_TASK TO CARRY OUT_
Omitting all images, transcribe the listing word for word.

===== PROVIDED MATERIAL

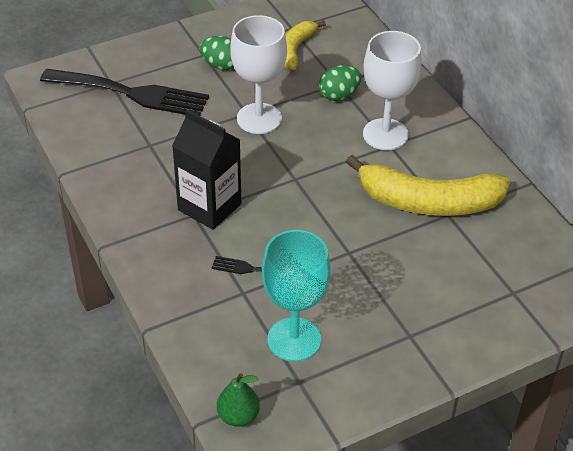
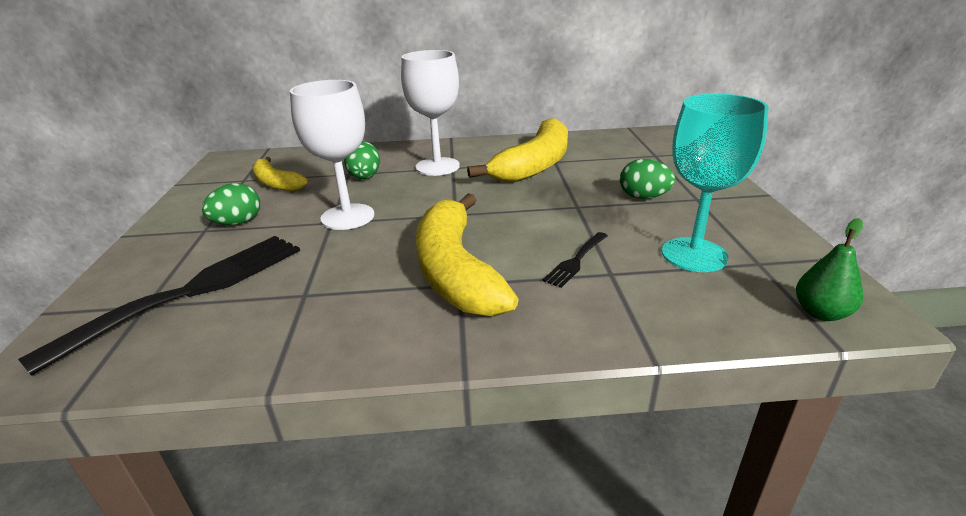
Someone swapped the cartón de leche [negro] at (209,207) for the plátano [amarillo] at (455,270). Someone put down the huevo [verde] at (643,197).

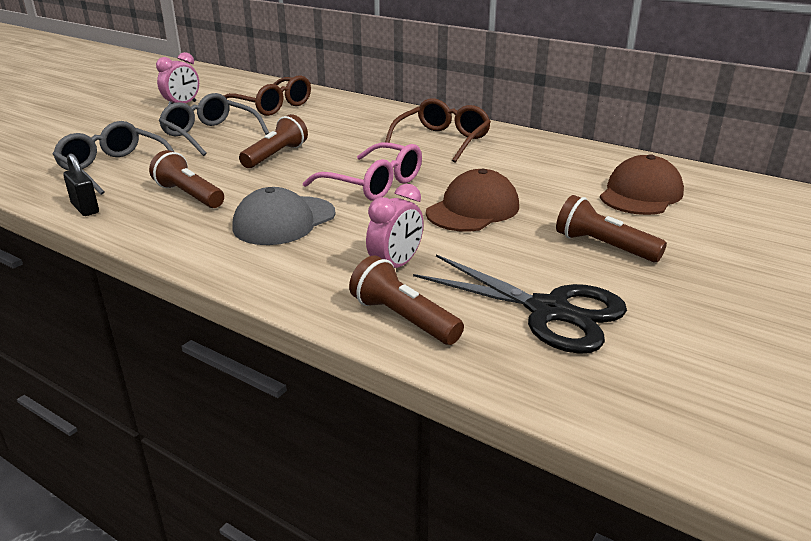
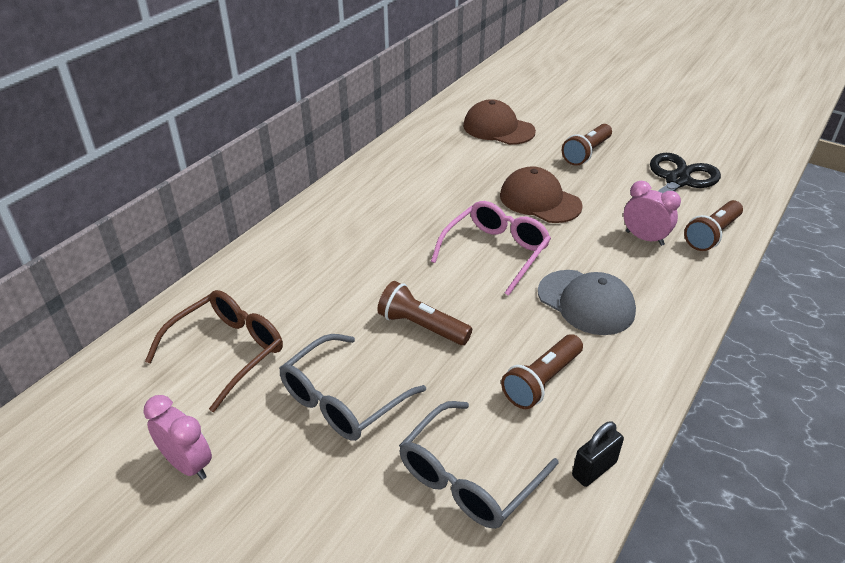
Someone took away the gafas [marrón] at (442,141).

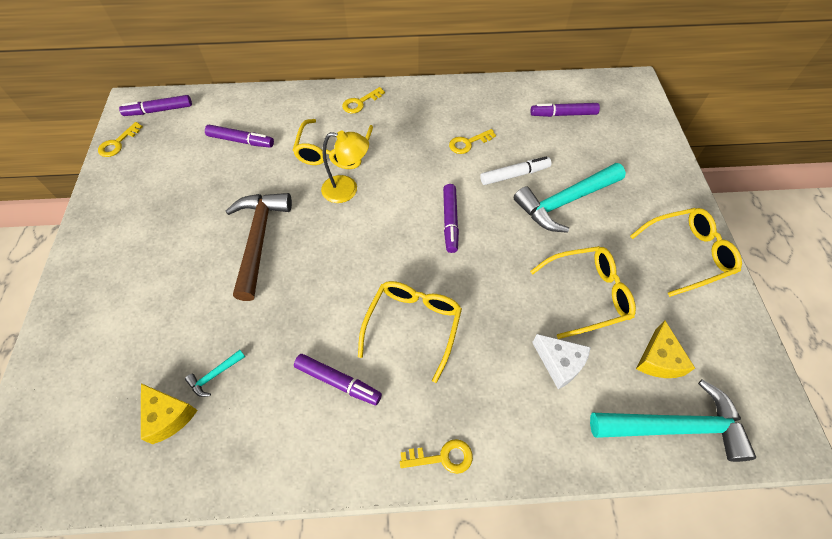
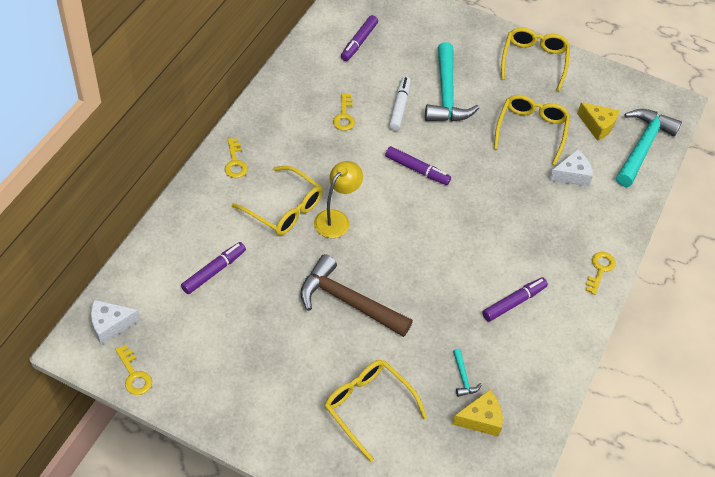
Someone swapped the rotulador [morado] at (159,110) for the queso [blanco] at (110,325). Someone carried the gafas [amarillo] from (413,325) to (368,407).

==========

_EXERCISE RESULT_
Someone swapped the cartón de leche [negro] at (209,207) for the plátano [amarillo] at (455,270). Someone put down the huevo [verde] at (643,197).

Someone took away the gafas [marrón] at (442,141).

Someone swapped the rotulador [morado] at (159,110) for the queso [blanco] at (110,325). Someone carried the gafas [amarillo] from (413,325) to (368,407).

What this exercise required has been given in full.